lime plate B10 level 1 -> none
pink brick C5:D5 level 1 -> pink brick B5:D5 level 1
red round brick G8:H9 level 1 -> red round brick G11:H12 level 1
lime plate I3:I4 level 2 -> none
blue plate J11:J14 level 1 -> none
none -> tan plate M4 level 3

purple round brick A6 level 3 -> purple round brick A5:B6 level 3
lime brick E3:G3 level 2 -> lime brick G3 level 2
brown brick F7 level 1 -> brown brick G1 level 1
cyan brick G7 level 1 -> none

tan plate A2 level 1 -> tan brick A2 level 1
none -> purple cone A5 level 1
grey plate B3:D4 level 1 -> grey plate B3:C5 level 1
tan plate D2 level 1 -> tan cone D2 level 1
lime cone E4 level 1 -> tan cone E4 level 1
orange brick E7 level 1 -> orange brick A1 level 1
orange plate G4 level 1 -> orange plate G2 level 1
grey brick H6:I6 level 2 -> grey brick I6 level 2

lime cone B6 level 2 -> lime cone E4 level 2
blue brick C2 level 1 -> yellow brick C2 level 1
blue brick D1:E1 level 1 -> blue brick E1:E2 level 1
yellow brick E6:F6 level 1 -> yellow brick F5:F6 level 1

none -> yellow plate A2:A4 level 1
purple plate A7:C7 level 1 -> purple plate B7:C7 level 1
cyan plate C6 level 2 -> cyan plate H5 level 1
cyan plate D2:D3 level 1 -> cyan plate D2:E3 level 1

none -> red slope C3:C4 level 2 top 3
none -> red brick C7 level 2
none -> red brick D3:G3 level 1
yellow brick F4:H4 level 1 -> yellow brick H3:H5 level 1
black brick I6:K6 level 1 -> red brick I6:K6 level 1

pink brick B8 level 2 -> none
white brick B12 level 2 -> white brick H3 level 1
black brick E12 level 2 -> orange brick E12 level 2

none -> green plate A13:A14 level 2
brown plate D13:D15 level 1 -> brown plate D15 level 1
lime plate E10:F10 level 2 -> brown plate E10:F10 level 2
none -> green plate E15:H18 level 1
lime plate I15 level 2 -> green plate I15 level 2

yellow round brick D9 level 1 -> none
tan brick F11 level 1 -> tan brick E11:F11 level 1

PROBLEM TO WORK ON: A line qualifies when it holds the word "round"; report all qualifying lines from the records above.

RESULT:
red round brick G8:H9 level 1 -> red round brick G11:H12 level 1
purple round brick A6 level 3 -> purple round brick A5:B6 level 3
yellow round brick D9 level 1 -> none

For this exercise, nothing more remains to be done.